━━━ Information supplied

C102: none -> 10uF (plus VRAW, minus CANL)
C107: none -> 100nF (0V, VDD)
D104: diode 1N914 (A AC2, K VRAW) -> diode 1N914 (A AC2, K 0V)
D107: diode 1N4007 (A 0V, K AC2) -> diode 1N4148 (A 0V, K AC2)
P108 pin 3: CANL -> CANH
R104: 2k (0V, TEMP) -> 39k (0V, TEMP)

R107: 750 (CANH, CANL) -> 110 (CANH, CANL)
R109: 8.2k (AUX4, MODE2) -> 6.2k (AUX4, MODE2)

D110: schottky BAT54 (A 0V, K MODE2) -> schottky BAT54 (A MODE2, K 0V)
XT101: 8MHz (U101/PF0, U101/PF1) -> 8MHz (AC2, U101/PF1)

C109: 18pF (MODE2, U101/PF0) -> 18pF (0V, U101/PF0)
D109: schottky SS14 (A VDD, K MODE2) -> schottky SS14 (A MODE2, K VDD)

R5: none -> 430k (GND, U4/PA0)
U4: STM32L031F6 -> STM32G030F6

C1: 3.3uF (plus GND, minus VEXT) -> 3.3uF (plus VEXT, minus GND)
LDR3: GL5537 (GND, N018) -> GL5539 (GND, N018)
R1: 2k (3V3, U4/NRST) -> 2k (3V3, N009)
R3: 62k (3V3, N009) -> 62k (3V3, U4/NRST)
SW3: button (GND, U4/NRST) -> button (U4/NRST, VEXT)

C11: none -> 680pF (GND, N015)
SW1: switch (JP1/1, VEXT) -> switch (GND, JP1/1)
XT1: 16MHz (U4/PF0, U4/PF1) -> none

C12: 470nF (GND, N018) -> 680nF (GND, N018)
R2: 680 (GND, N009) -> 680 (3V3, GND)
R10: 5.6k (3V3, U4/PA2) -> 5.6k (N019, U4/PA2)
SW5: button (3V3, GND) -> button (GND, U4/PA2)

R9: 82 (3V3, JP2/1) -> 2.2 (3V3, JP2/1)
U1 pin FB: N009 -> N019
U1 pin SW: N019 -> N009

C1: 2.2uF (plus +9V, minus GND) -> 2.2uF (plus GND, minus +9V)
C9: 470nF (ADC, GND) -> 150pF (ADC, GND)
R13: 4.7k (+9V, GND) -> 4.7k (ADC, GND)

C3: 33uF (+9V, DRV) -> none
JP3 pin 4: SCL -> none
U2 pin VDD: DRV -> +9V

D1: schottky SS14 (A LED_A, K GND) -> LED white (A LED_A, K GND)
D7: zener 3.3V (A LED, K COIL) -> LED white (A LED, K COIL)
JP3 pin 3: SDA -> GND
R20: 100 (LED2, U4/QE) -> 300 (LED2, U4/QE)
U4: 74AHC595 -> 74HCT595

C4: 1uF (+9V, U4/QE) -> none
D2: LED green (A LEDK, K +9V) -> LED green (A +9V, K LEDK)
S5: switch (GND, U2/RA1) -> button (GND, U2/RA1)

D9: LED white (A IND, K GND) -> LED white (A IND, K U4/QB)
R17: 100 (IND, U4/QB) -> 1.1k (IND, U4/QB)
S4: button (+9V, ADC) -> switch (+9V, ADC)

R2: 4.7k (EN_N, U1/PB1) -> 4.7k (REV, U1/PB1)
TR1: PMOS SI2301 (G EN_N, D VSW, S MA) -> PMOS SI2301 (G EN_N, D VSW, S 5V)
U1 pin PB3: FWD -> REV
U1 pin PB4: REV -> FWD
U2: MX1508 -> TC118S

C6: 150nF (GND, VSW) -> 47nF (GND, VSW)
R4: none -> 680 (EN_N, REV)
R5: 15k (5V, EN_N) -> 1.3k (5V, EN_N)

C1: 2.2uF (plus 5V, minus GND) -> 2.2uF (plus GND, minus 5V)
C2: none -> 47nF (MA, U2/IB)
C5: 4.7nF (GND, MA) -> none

━━━━━━

#### Work order:
From the line containing "C1: 2.2uF (plus 5V, minus" down to the final line of the records above, copy everything exactly and include nothing else.

#### Completed task:
C1: 2.2uF (plus 5V, minus GND) -> 2.2uF (plus GND, minus 5V)
C2: none -> 47nF (MA, U2/IB)
C5: 4.7nF (GND, MA) -> none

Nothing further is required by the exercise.